Problem to solve: Although the data holds pictures, return only the lines from the one containing "(706, 331) = (395, 152): purple" to the end, exactly, and without them.

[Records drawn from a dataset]

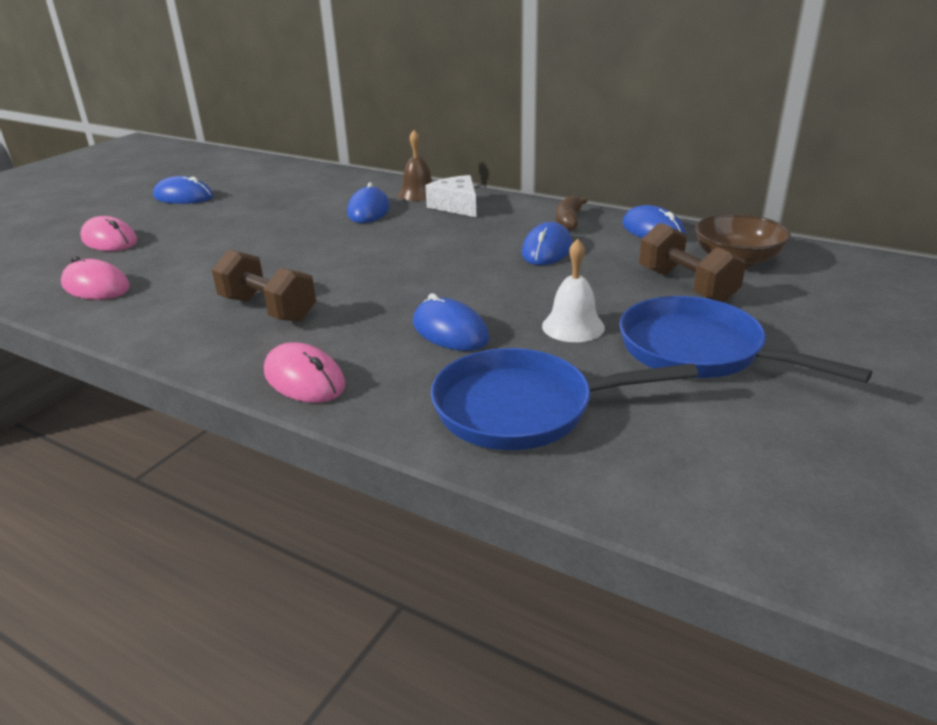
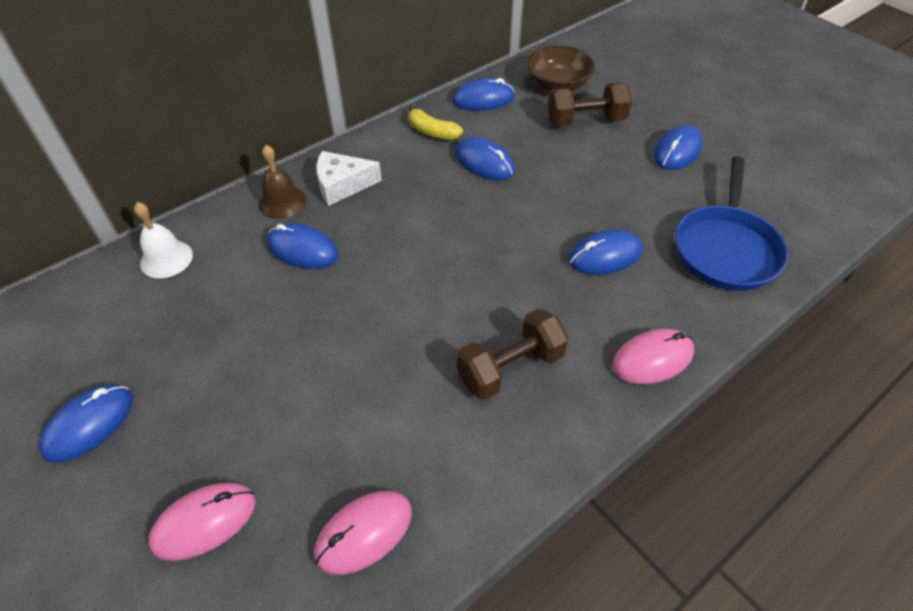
camera: 70 degrees left, 20 degrees up
(569, 221) = (432, 132): brown banana -> yellow banana
(573, 326) = (623, 191): white bell -> white bell (166, 259)
(699, 351) = (677, 151): blue pan -> blue mouse

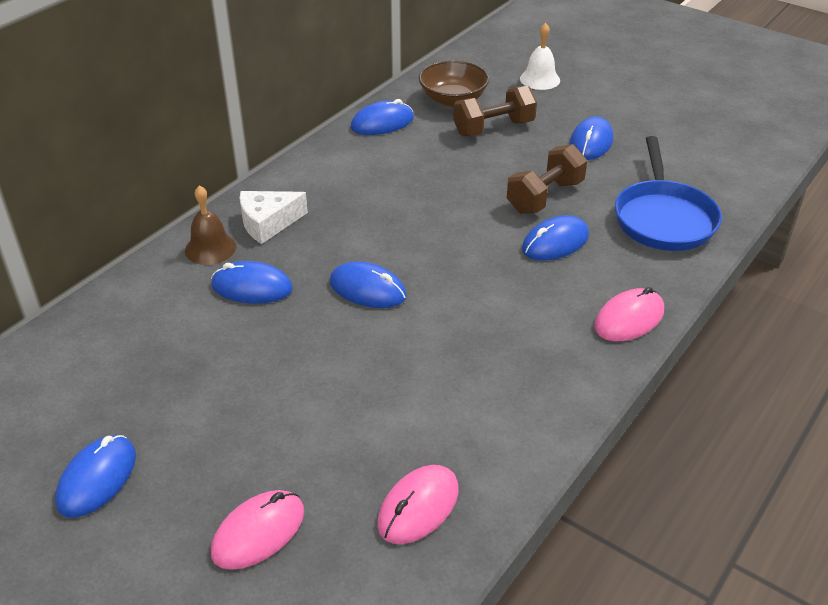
camera: 15 degrees left, 10 degrees down
(166, 259) = (107, 320): white bell -> white bell (540, 79)
(432, 132) = (342, 160): yellow banana -> none
(484, 162) = (406, 180): blue mouse -> blue mouse (367, 289)
(510, 368) = (502, 350): brown dumbbell -> brown dumbbell (545, 197)

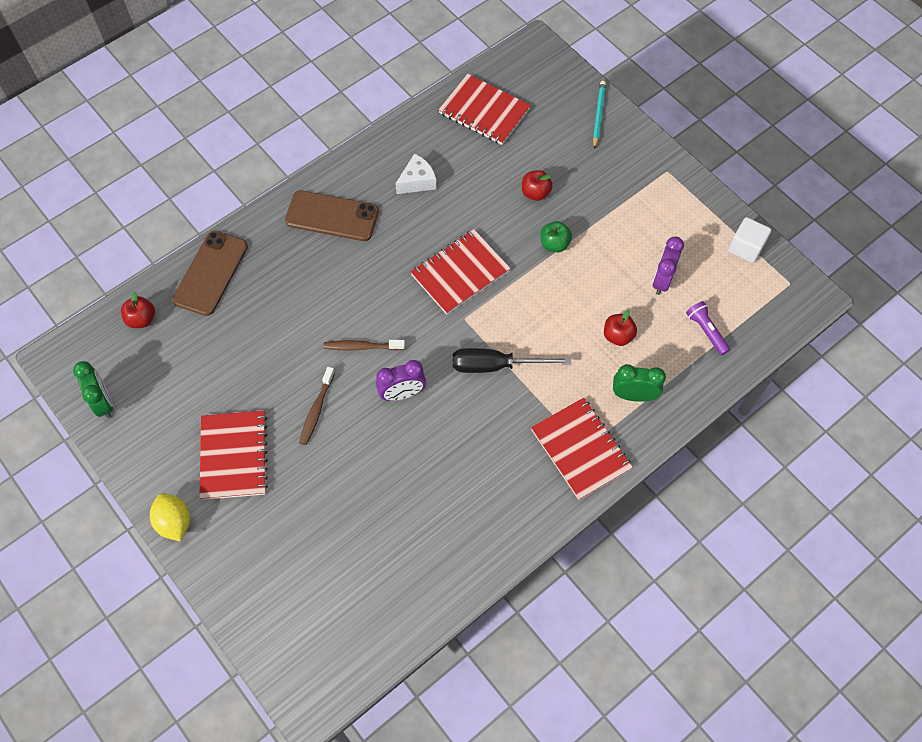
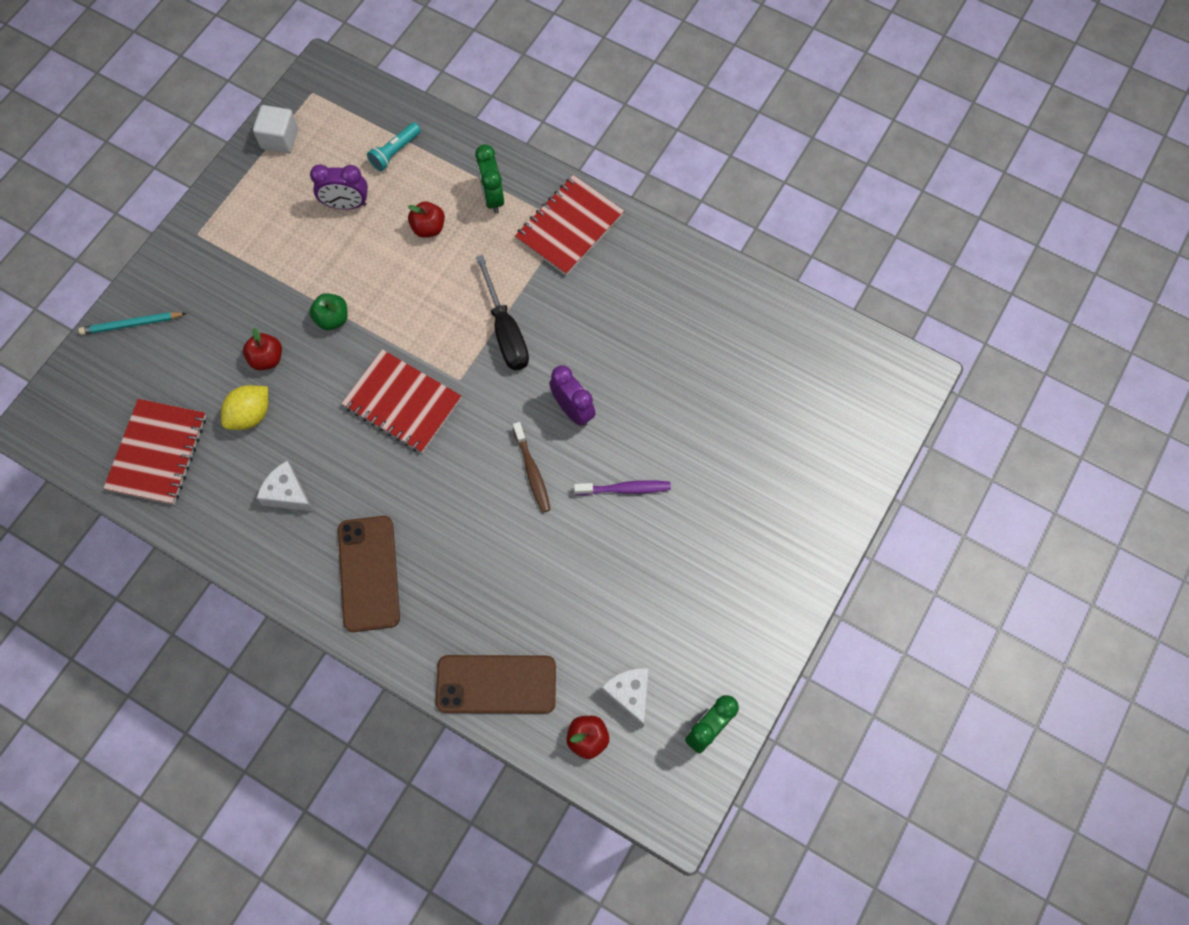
camera: 110 degrees left, 5 degrees up
(157, 357) = (629, 694): none -> white cheese
(174, 522) = (807, 580): yellow lemon -> yellow lemon (250, 415)
(234, 456) = (711, 552): red notebook -> none
(316, 410) = (625, 489): brown toothbrush -> purple toothbrush
(706, 331) = (395, 152): purple flashlight -> turquoise flashlight

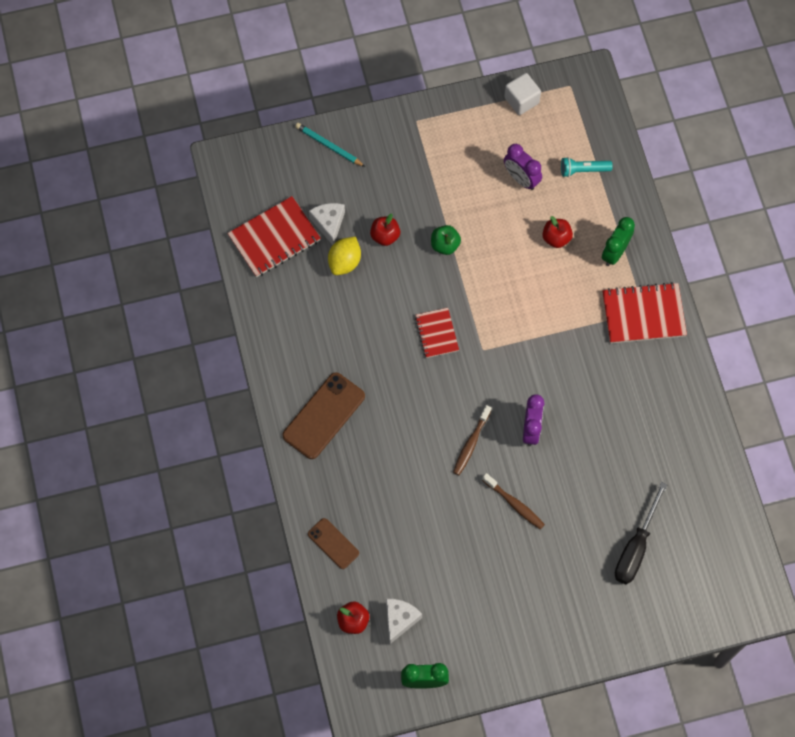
camera: 45 degrees right, 0 degrees up
(250, 415) = (345, 262): yellow lemon -> yellow lemon turned 60 degrees counterclockwise
(287, 493) = (322, 328): white cheese -> white cheese (329, 223)
(402, 403) = (436, 333): red notebook -> red notebook, size x0.61
(496, 684) = (333, 543): brown phone -> brown phone, size x0.58
(505, 331) = (539, 345): black screwdriver -> black screwdriver (636, 547)
(625, 489) = (514, 504): purple toothbrush -> brown toothbrush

Answer area:
(706, 331) = (395, 152): purple flashlight -> turquoise flashlight

camera: 45 degrees right, 0 degrees up
(250, 415) = (345, 262): yellow lemon -> yellow lemon turned 60 degrees counterclockwise
(287, 493) = (322, 328): white cheese -> white cheese (329, 223)
(402, 403) = (436, 333): red notebook -> red notebook, size x0.61
(496, 684) = (333, 543): brown phone -> brown phone, size x0.58
(505, 331) = (539, 345): black screwdriver -> black screwdriver (636, 547)
(625, 489) = (514, 504): purple toothbrush -> brown toothbrush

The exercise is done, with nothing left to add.